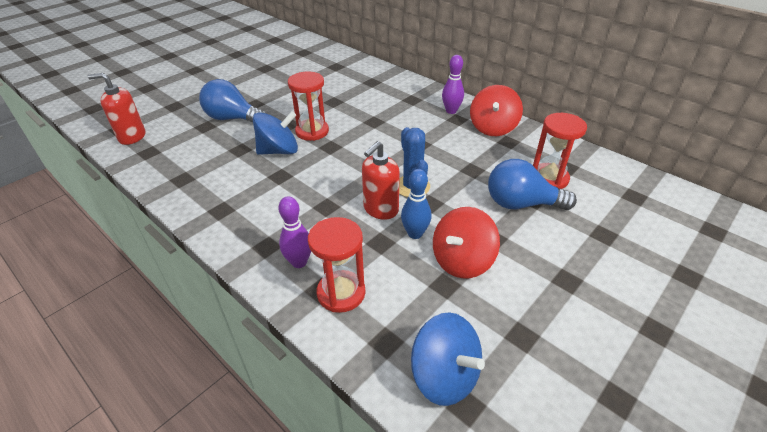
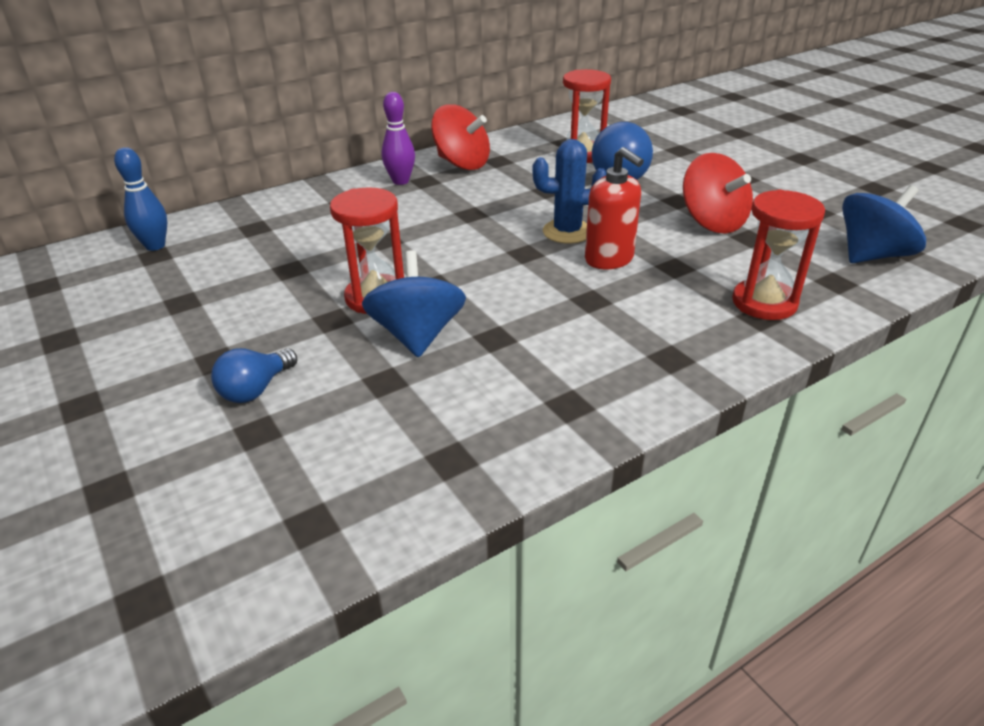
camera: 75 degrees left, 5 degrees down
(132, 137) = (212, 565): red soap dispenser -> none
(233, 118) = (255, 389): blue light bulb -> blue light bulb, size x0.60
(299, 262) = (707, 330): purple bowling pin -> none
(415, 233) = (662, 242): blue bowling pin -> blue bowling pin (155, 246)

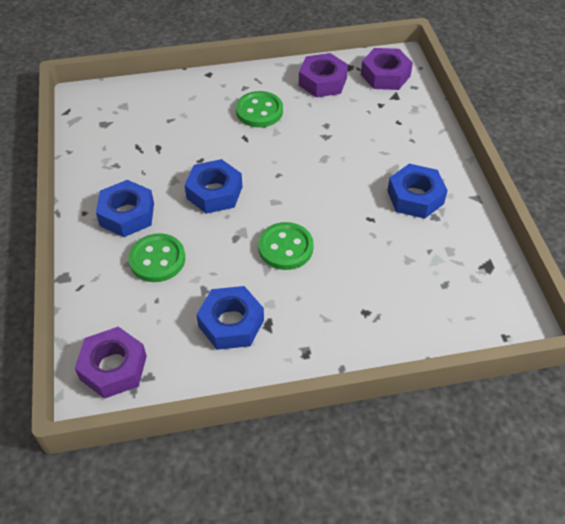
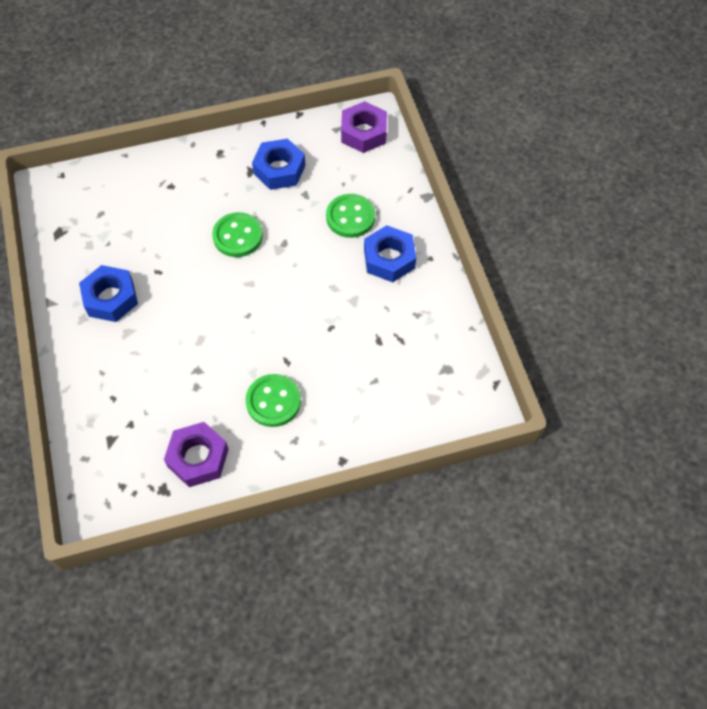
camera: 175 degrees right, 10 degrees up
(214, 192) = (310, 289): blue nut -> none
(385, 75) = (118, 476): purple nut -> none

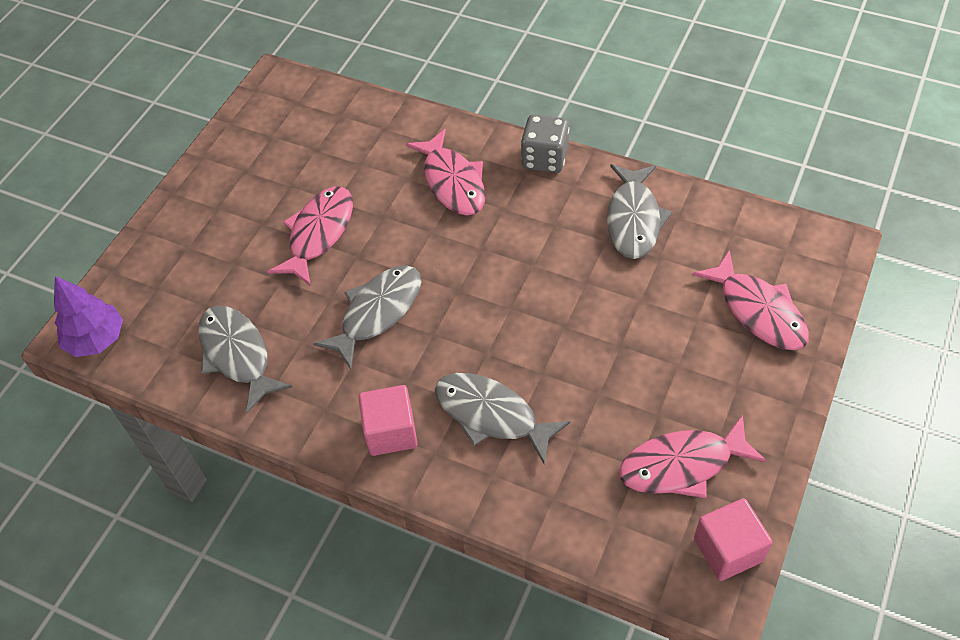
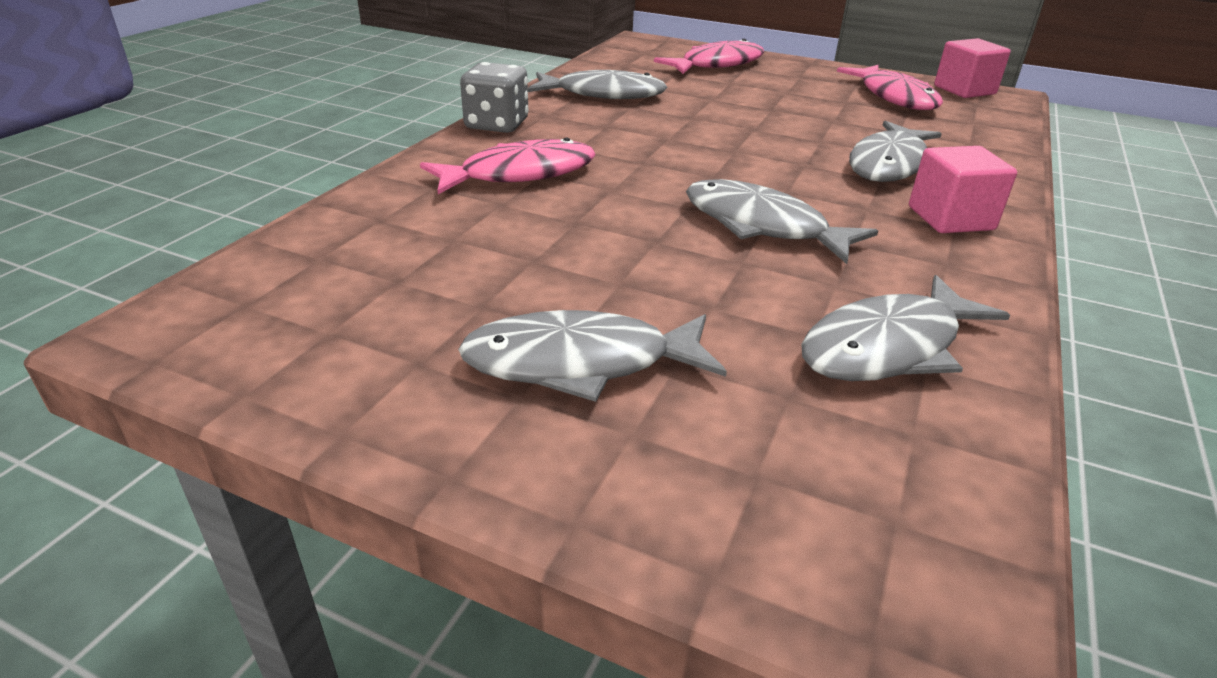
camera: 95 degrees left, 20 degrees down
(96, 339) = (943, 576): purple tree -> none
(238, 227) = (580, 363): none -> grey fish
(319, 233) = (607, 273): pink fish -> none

**What this task involves**. Please write out only the material above, exactly, from its first line through the line that contains "camera: 95 degrees left, 20 degrees down", and include no pictures.

**Output**.
camera: 75 degrees left, 5 degrees down
(132, 137) = (212, 565): red soap dispenser -> none
(233, 118) = (255, 389): blue light bulb -> blue light bulb, size x0.60
(299, 262) = (707, 330): purple bowling pin -> none
(415, 233) = (662, 242): blue bowling pin -> blue bowling pin (155, 246)

camera: 175 degrees right, 10 degrees up
(214, 192) = (310, 289): blue nut -> none
(385, 75) = (118, 476): purple nut -> none

camera: 95 degrees left, 20 degrees down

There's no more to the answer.